• Stored items:
>>

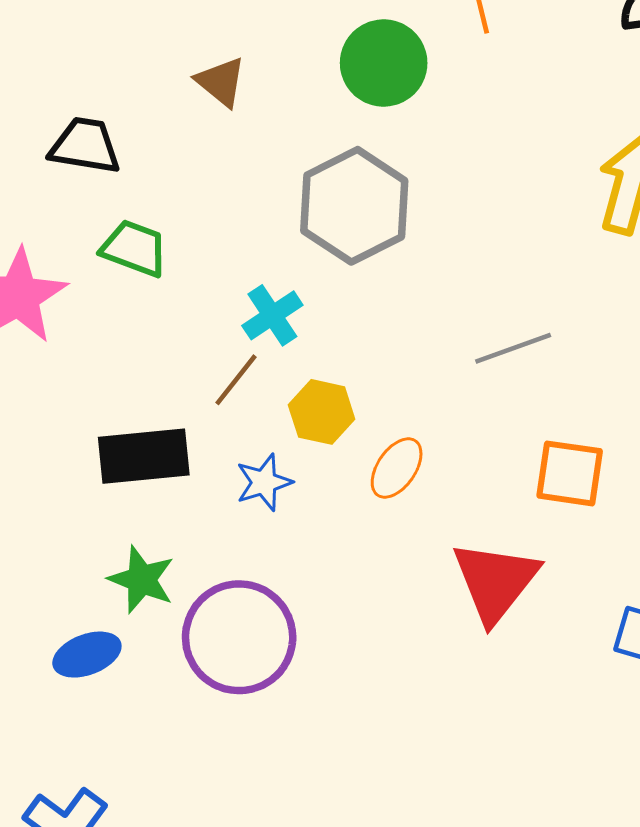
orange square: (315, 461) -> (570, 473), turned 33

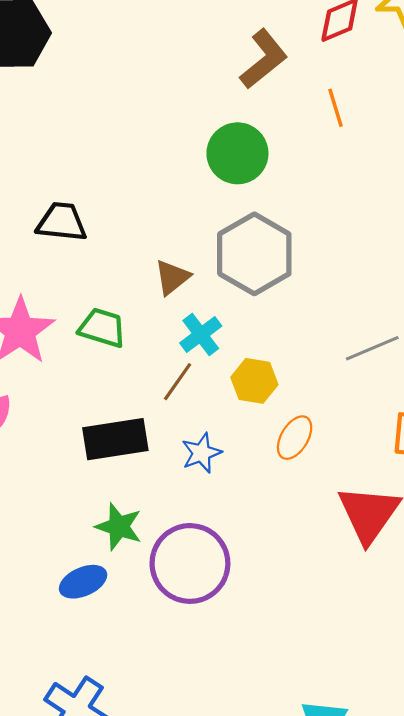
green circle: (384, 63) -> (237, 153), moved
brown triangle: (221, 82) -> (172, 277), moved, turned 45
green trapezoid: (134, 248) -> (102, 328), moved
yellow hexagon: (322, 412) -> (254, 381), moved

<<

• Work request: Print the line containing "green circle: (384, 63) -> (237, 153), moved", then every line after it through the last line of the records, each exactly as written; nothing else belongs in the answer.

• Response to this task:
green circle: (384, 63) -> (237, 153), moved
brown triangle: (221, 82) -> (172, 277), moved, turned 45
green trapezoid: (134, 248) -> (102, 328), moved
yellow hexagon: (322, 412) -> (254, 381), moved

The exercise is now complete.